Start of Records for the task
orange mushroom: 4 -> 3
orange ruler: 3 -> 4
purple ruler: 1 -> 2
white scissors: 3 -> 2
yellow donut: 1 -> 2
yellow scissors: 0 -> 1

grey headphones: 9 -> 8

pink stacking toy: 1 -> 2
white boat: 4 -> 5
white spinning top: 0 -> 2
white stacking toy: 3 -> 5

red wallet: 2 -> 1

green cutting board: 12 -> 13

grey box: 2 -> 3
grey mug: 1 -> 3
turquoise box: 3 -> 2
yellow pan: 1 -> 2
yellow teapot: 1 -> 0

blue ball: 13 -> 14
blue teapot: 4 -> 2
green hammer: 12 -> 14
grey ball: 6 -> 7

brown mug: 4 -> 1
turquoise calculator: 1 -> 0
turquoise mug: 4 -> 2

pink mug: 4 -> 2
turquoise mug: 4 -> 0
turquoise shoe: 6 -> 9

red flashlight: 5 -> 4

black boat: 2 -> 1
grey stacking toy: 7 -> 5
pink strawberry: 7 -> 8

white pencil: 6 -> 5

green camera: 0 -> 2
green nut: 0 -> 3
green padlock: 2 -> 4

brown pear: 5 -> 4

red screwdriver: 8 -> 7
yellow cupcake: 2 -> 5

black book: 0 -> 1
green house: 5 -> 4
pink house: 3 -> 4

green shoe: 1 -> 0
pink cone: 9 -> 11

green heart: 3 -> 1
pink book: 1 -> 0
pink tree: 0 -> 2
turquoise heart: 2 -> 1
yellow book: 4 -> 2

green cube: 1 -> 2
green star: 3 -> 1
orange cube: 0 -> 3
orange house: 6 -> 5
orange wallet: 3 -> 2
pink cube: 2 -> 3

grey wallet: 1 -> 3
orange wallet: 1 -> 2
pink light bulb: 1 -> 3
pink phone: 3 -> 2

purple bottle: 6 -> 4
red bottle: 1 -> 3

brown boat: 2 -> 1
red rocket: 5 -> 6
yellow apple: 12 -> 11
End of Records for the task
◆ What the task requires:
For the entries above, transcribe precisely the lines from the one with "green nut: 0 -> 3" through the end, including both.

◆ Result:
green nut: 0 -> 3
green padlock: 2 -> 4

brown pear: 5 -> 4

red screwdriver: 8 -> 7
yellow cupcake: 2 -> 5

black book: 0 -> 1
green house: 5 -> 4
pink house: 3 -> 4

green shoe: 1 -> 0
pink cone: 9 -> 11

green heart: 3 -> 1
pink book: 1 -> 0
pink tree: 0 -> 2
turquoise heart: 2 -> 1
yellow book: 4 -> 2

green cube: 1 -> 2
green star: 3 -> 1
orange cube: 0 -> 3
orange house: 6 -> 5
orange wallet: 3 -> 2
pink cube: 2 -> 3

grey wallet: 1 -> 3
orange wallet: 1 -> 2
pink light bulb: 1 -> 3
pink phone: 3 -> 2

purple bottle: 6 -> 4
red bottle: 1 -> 3

brown boat: 2 -> 1
red rocket: 5 -> 6
yellow apple: 12 -> 11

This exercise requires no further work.